Task description – Set out the stretch from the line containing "The white matte projection screen at center is wider" through the last of the lines below as a JSON list of strings, one string per line, leaving out blank lines.

========================================================================

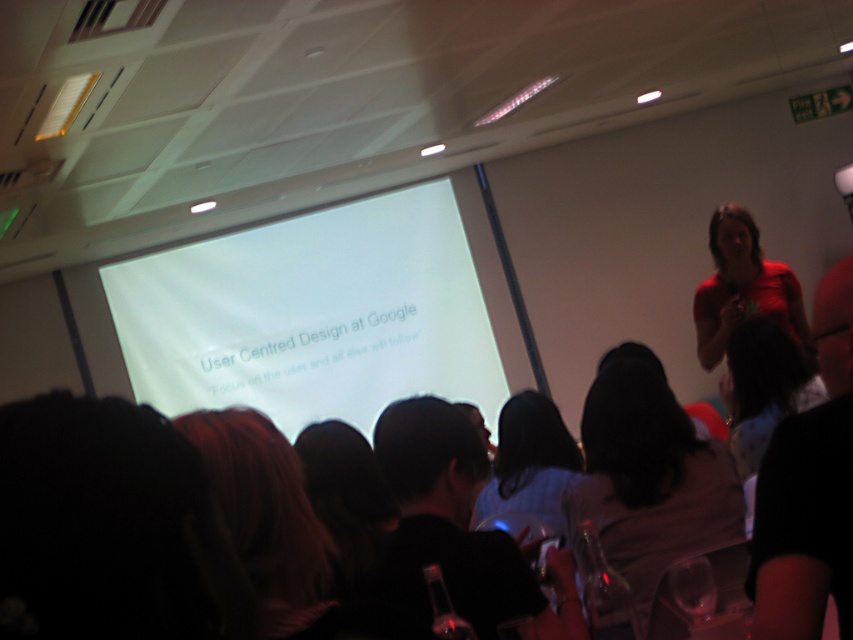
You are an attendee at the presentation and you see the point at coordinates [650,480]. What is the closest object to this point?

The point at coordinates [650,480] is on silky black hair at center, so the closest object to this point is silky black hair at center.

You are organizing a presentation and need to ensure that the white matte projection screen at center is visible to everyone in the room. Considering the dark brown hair at lower left, which object is wider and might block the view if placed in front of the screen?

The white matte projection screen at center is wider than the dark brown hair at lower left, so placing the dark brown hair at lower left in front of the screen would not block its view since the screen is wider.

You are a photographer standing at the back of the room. You want to take a photo of the silky black hair at center and the light blue shirt at center so that both are clearly visible. Given that your camera has a minimum focus distance of 30 centimeters, will you be able to capture both subjects in focus?

The silky black hair at center is 34.17 centimeters from the light blue shirt at center. Since the minimum focus distance of the camera is 30 centimeters, the distance between them is sufficient for both subjects to be in focus.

========================================================================

The result –
[
  "The white matte projection screen at center is wider than the dark brown hair at lower left, so placing the dark brown hair at lower left in front of the screen would not block its view since the screen is wider.",
  "You are a photographer standing at the back of the room. You want to take a photo of the silky black hair at center and the light blue shirt at center so that both are clearly visible. Given that your camera has a minimum focus distance of 30 centimeters, will you be able to capture both subjects in focus?",
  "The silky black hair at center is 34.17 centimeters from the light blue shirt at center. Since the minimum focus distance of the camera is 30 centimeters, the distance between them is sufficient for both subjects to be in focus."
]